WHAT TO DO:
Output each record exactly, excluding pictures.

(Image comparison data)

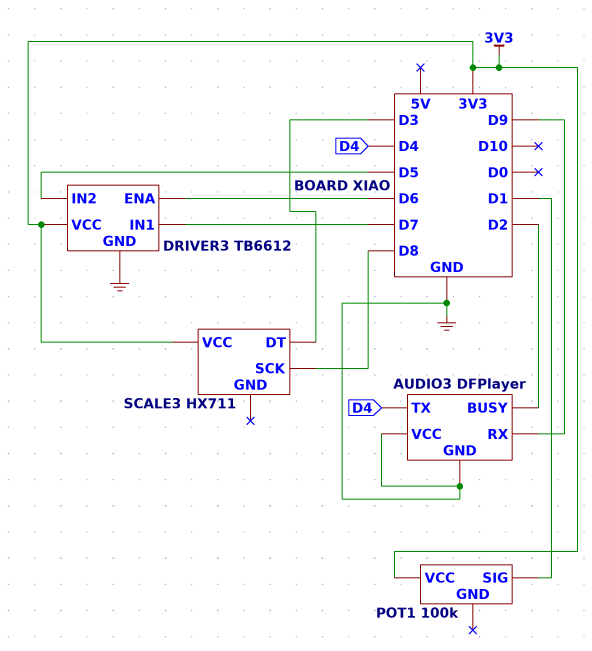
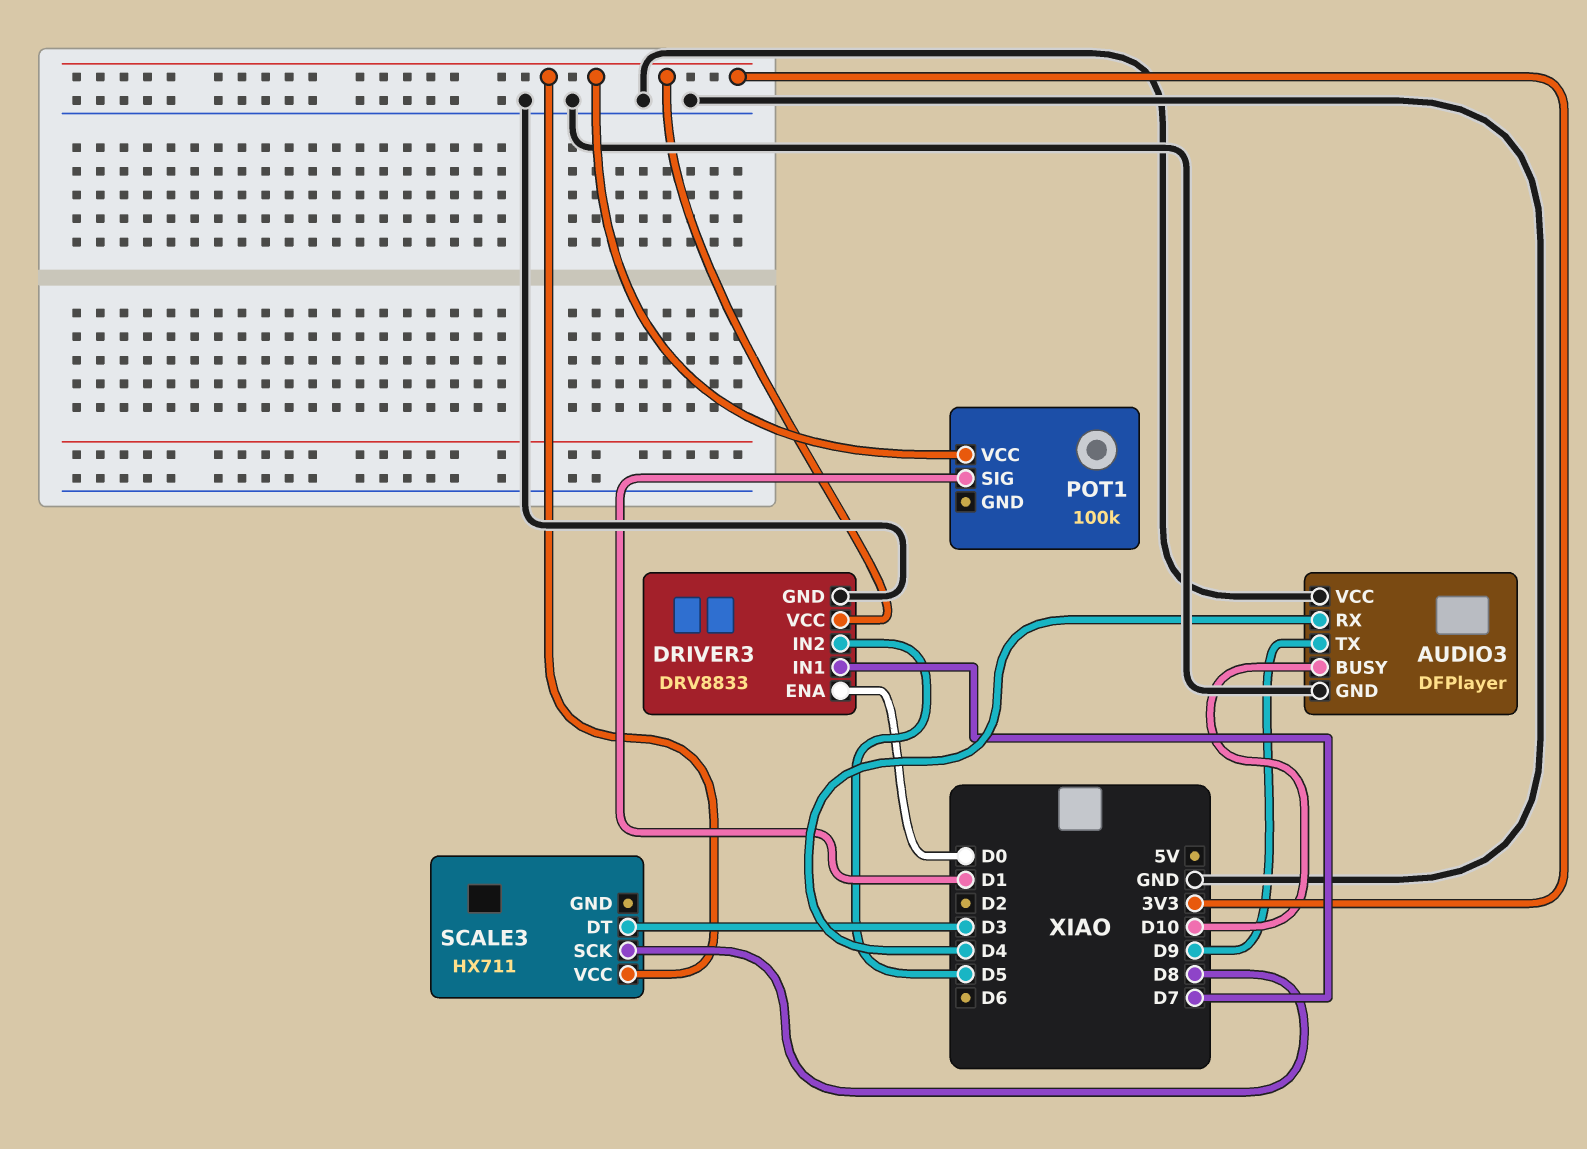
AUDIO3 pin BUSY: D2 -> D10
AUDIO3 pin RX: D9 -> D4
AUDIO3 pin TX: D4 -> D9
DRIVER3: TB6612 -> DRV8833
DRIVER3 pin ENA: D6 -> D0

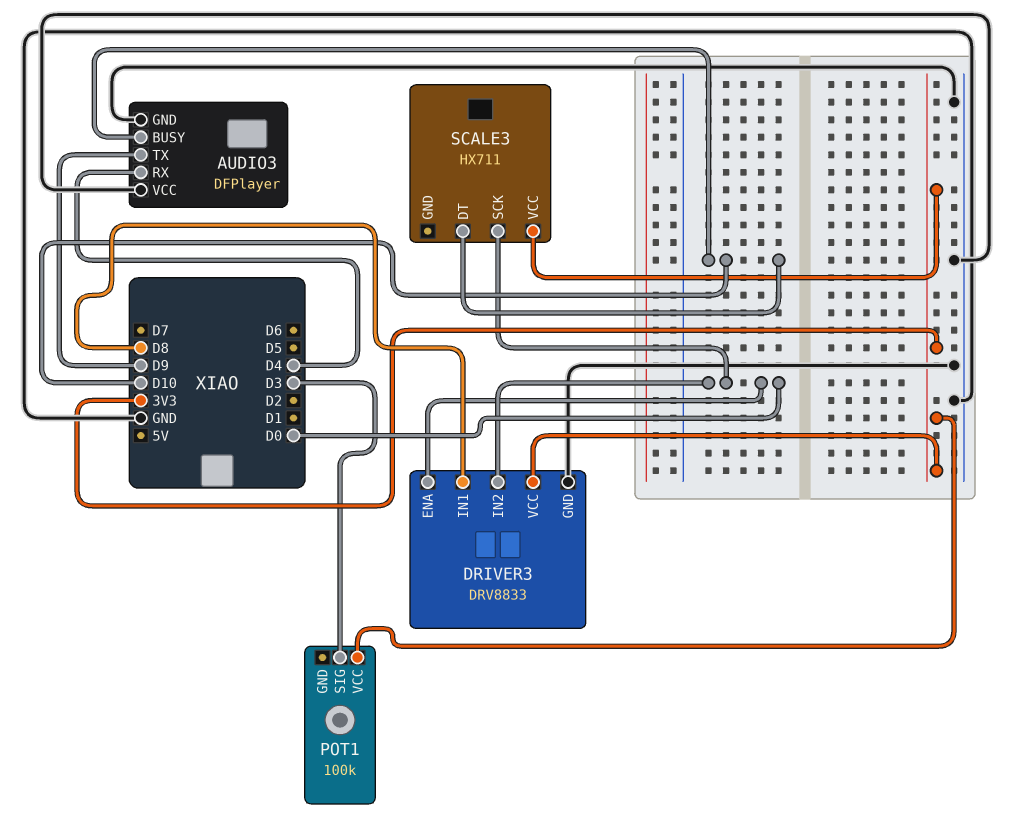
DRIVER3 pin IN1: D7 -> D8
DRIVER3 pin IN2: D5 -> D0
POT1 pin SIG: D1 -> D3
SCALE3 pin DT: D3 -> D10
SCALE3 pin SCK: D8 -> D0

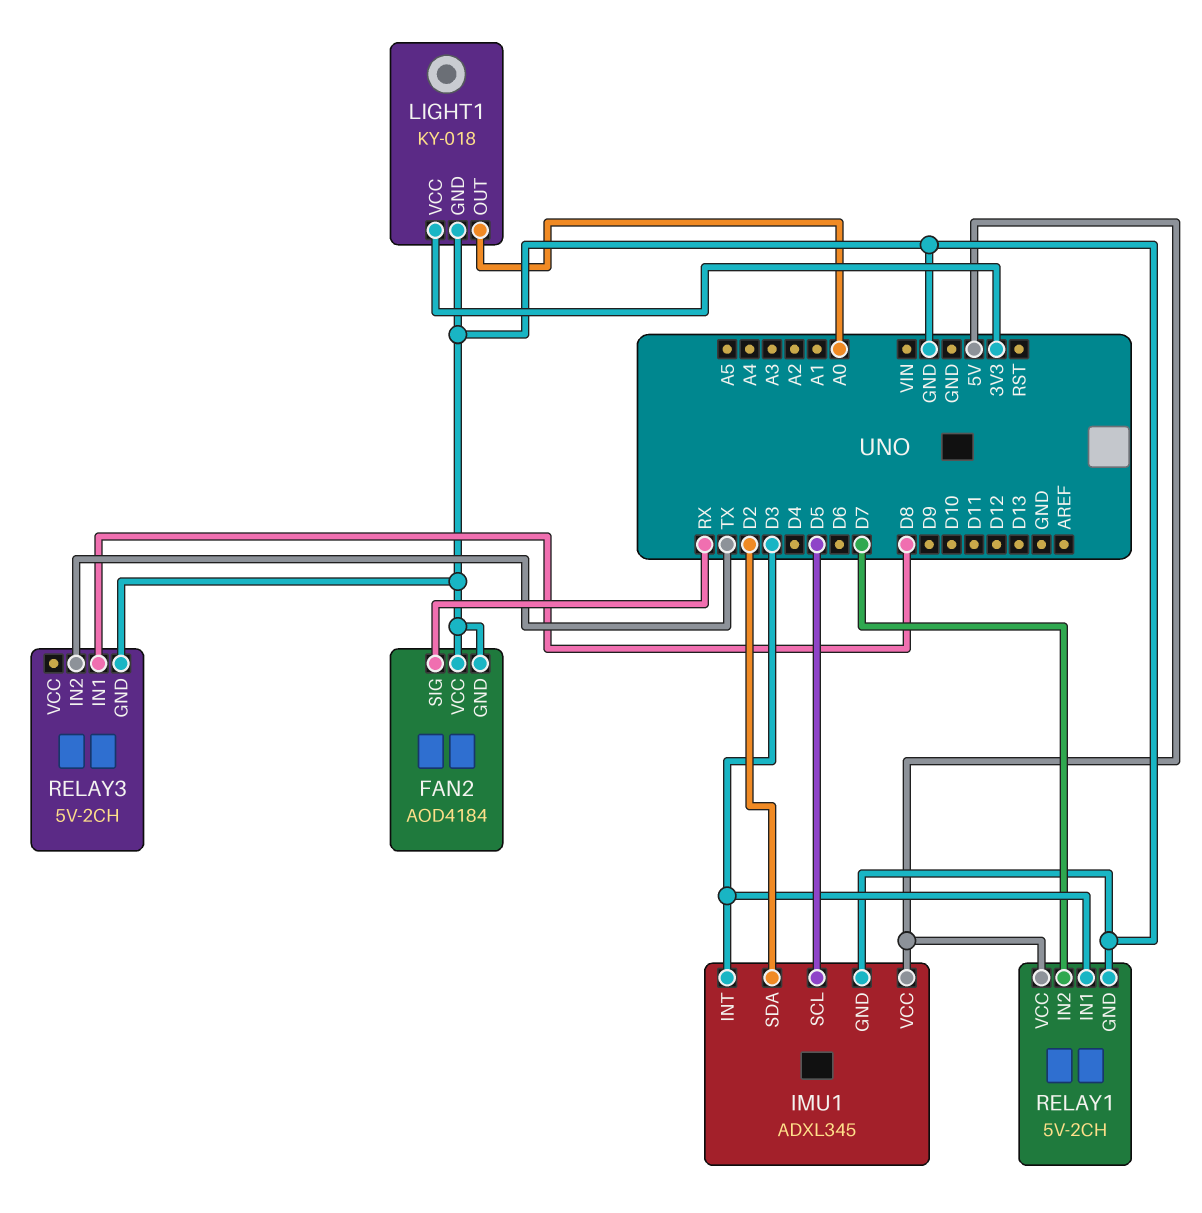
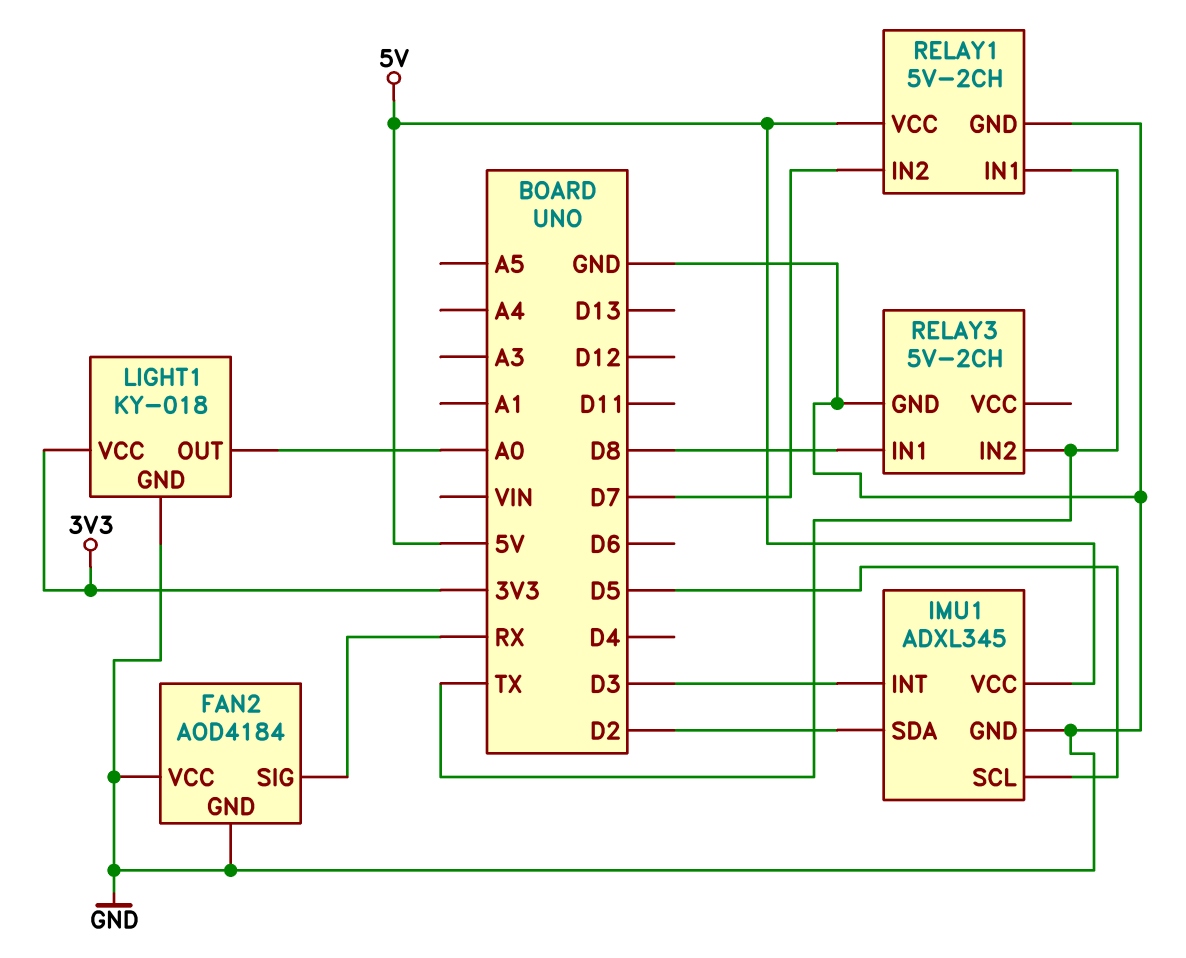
RELAY1 pin IN1: D3 -> TX

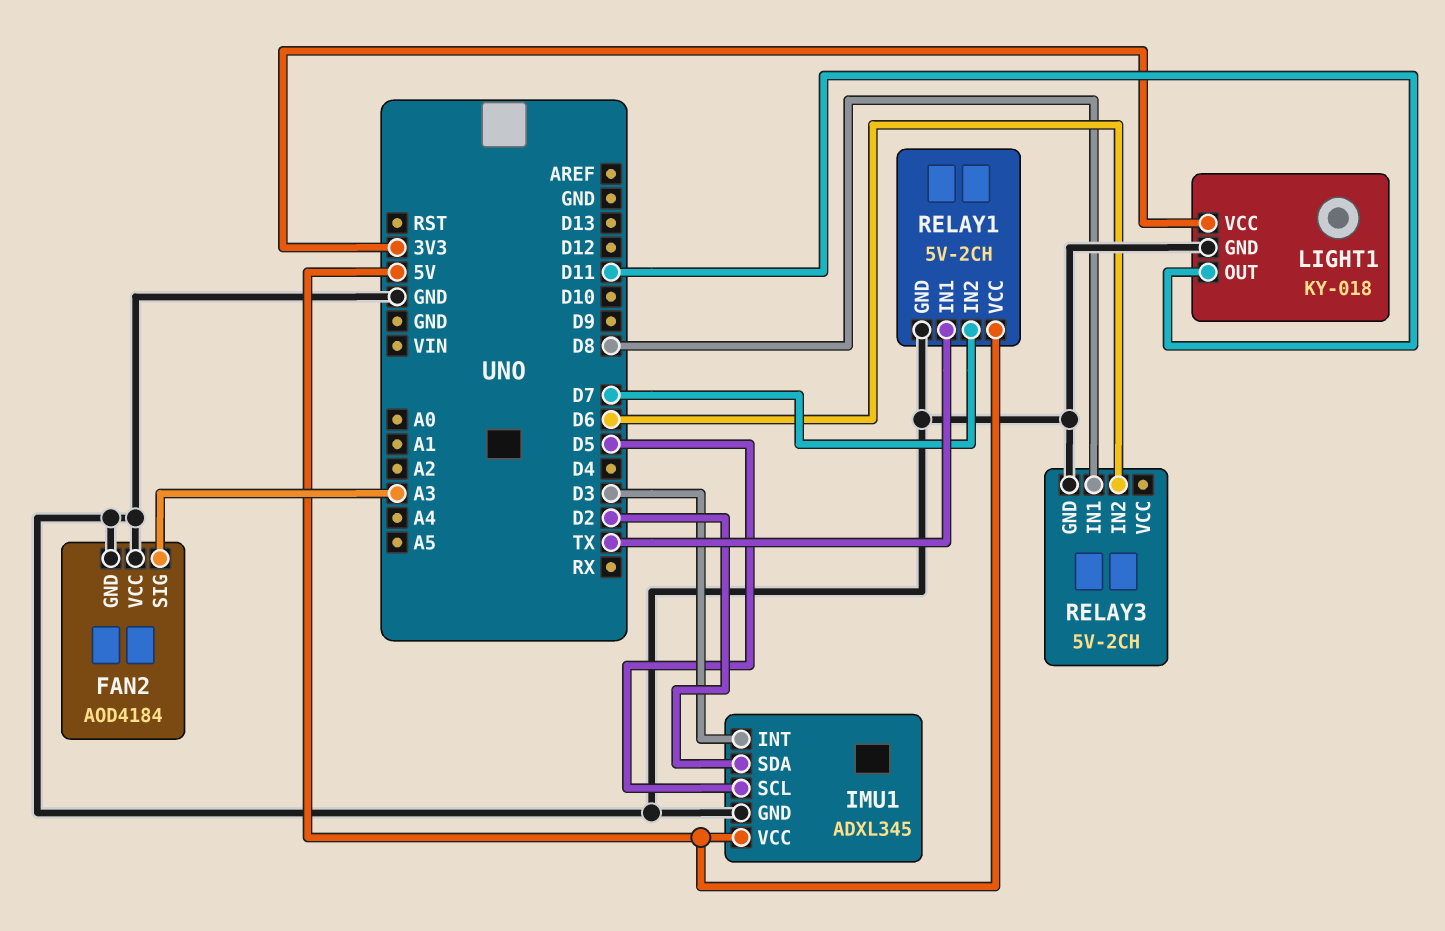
FAN2 pin SIG: RX -> A3
LIGHT1 pin OUT: A0 -> D11
RELAY3 pin IN2: TX -> D6

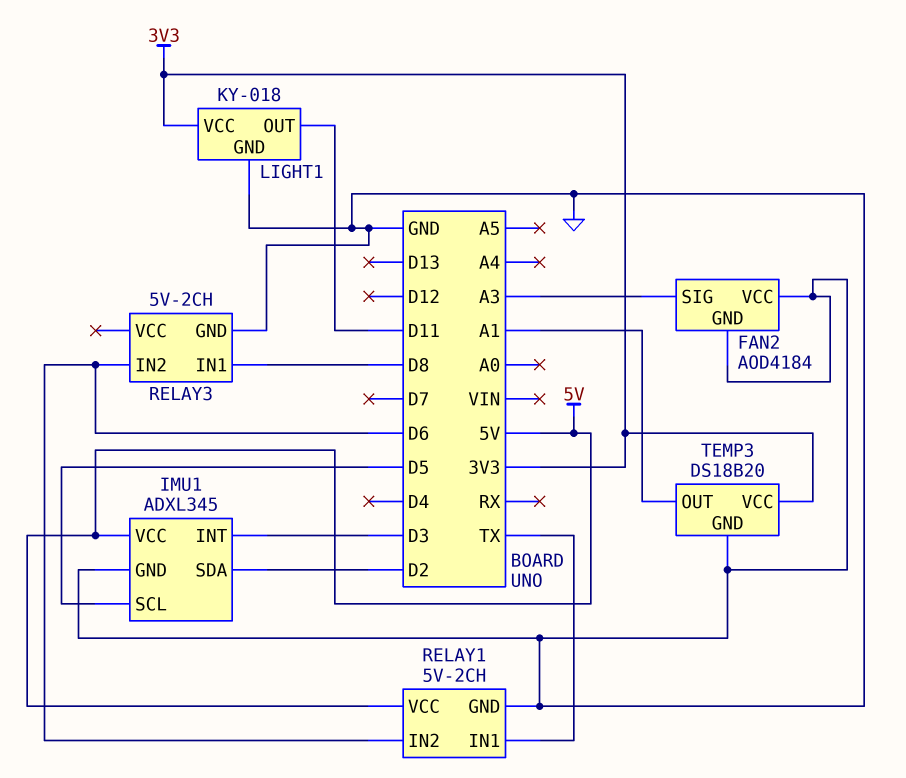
RELAY1 pin IN2: D7 -> D6
TEMP3: none -> DS18B20
TEMP3 pin GND: none -> GND
TEMP3 pin OUT: none -> A1
TEMP3 pin VCC: none -> 3V3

EXERCISE OUTPUT:
AUDIO3 pin BUSY: D2 -> D10
AUDIO3 pin RX: D9 -> D4
AUDIO3 pin TX: D4 -> D9
DRIVER3: TB6612 -> DRV8833
DRIVER3 pin ENA: D6 -> D0

DRIVER3 pin IN1: D7 -> D8
DRIVER3 pin IN2: D5 -> D0
POT1 pin SIG: D1 -> D3
SCALE3 pin DT: D3 -> D10
SCALE3 pin SCK: D8 -> D0

RELAY1 pin IN1: D3 -> TX

FAN2 pin SIG: RX -> A3
LIGHT1 pin OUT: A0 -> D11
RELAY3 pin IN2: TX -> D6

RELAY1 pin IN2: D7 -> D6
TEMP3: none -> DS18B20
TEMP3 pin GND: none -> GND
TEMP3 pin OUT: none -> A1
TEMP3 pin VCC: none -> 3V3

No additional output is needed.